# Problem requirements
Pictures must be dropped from the copy of the entries below; all else is returned exactly.

# Recorded data
........
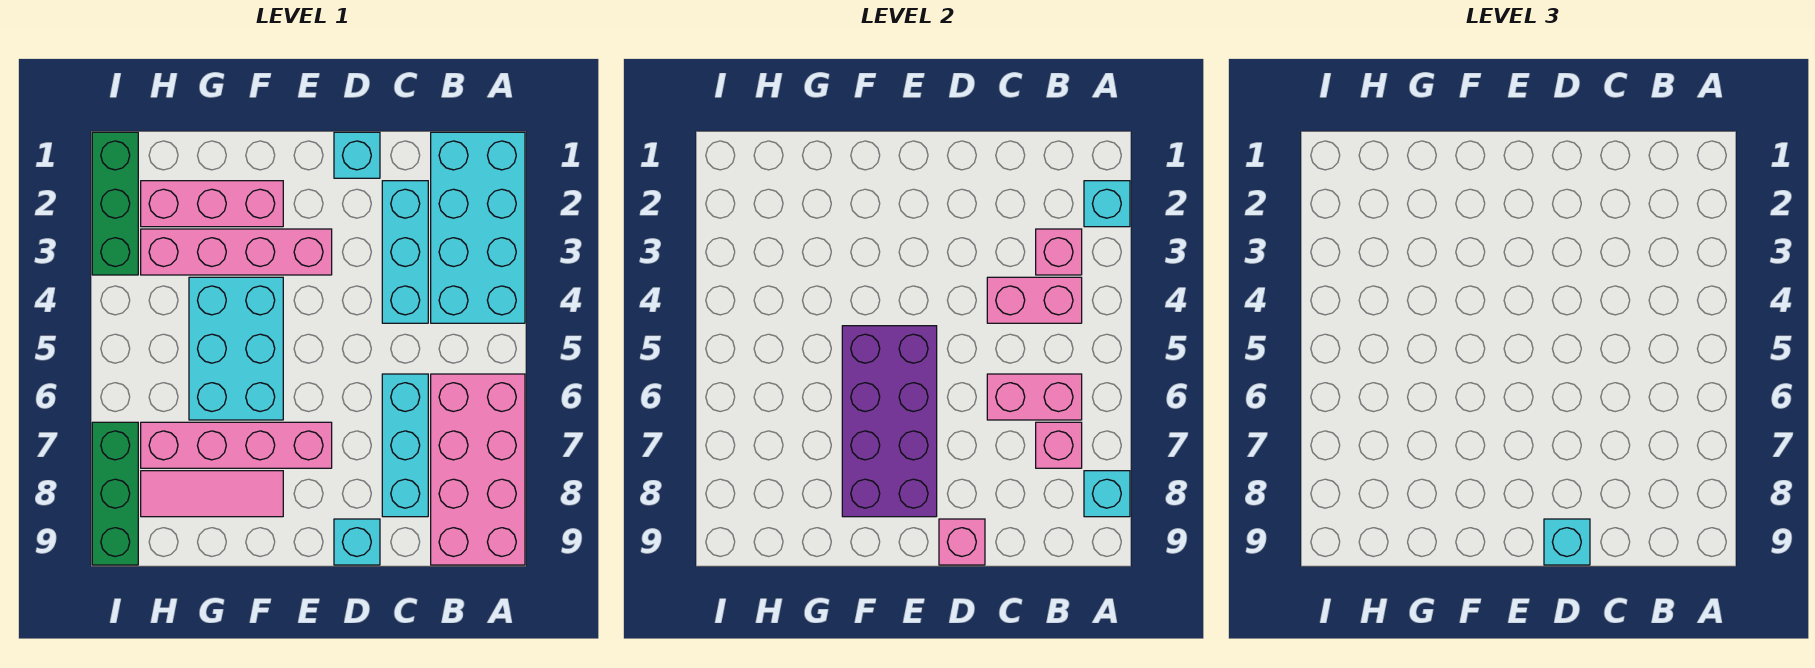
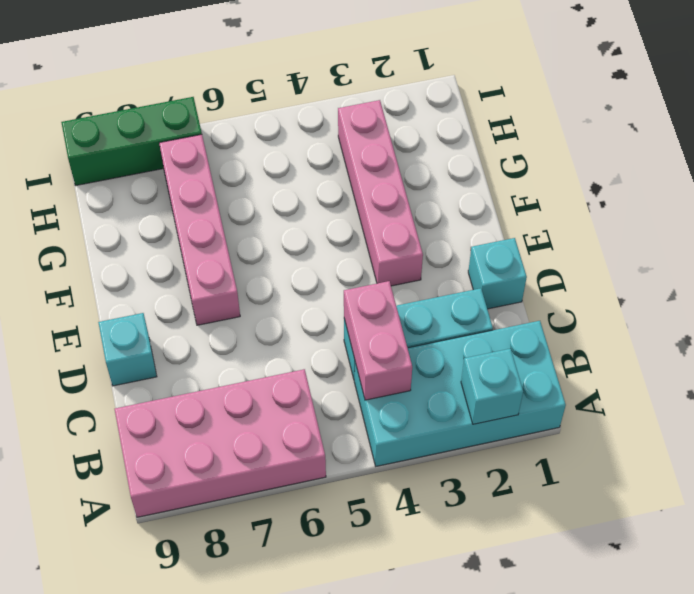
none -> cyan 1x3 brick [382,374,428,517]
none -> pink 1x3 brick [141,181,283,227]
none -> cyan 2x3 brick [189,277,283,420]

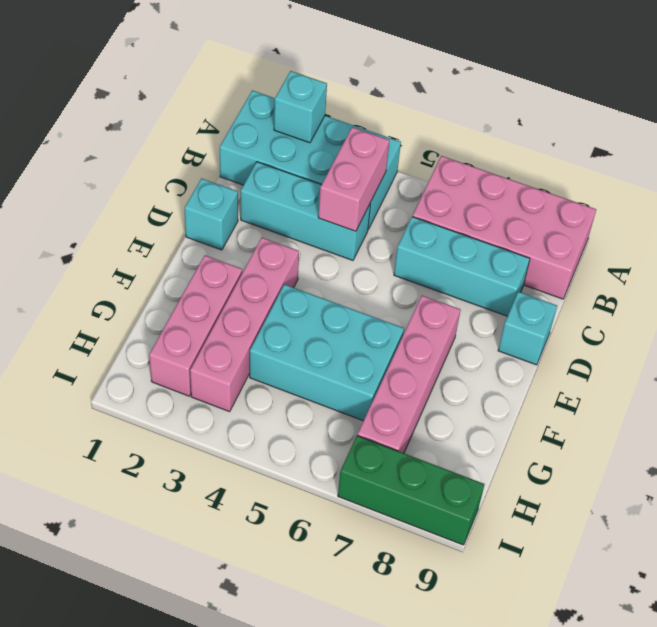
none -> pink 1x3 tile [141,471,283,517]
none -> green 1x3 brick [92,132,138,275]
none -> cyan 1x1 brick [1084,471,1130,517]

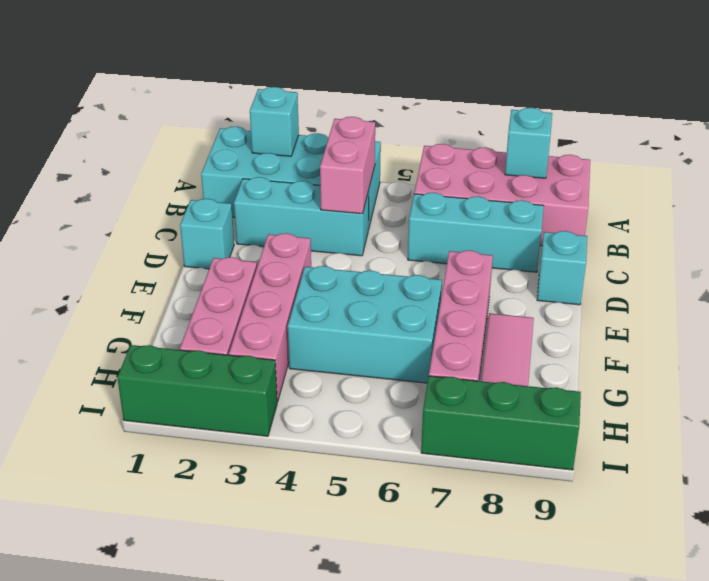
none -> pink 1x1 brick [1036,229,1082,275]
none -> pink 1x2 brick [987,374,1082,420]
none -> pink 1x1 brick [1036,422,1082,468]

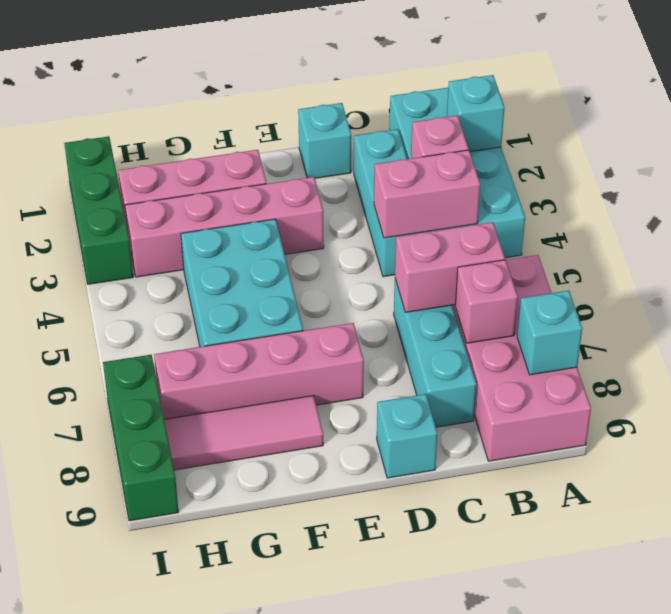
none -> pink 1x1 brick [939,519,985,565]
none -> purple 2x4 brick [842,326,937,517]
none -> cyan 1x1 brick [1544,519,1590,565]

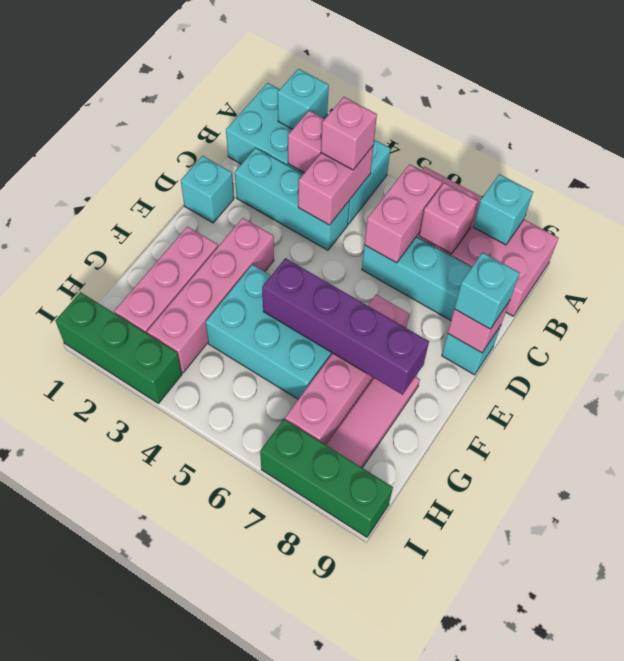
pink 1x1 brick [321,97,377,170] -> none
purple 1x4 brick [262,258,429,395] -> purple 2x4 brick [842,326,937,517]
........
# Exercise output
none -> cyan 1x3 brick [382,374,428,517]
none -> pink 1x3 brick [141,181,283,227]
none -> cyan 2x3 brick [189,277,283,420]

none -> pink 1x3 tile [141,471,283,517]
none -> green 1x3 brick [92,132,138,275]
none -> cyan 1x1 brick [1084,471,1130,517]

none -> pink 1x1 brick [1036,229,1082,275]
none -> pink 1x2 brick [987,374,1082,420]
none -> pink 1x1 brick [1036,422,1082,468]

none -> pink 1x1 brick [939,519,985,565]
none -> purple 2x4 brick [842,326,937,517]
none -> cyan 1x1 brick [1544,519,1590,565]

pink 1x1 brick [321,97,377,170] -> none
purple 1x4 brick [262,258,429,395] -> purple 2x4 brick [842,326,937,517]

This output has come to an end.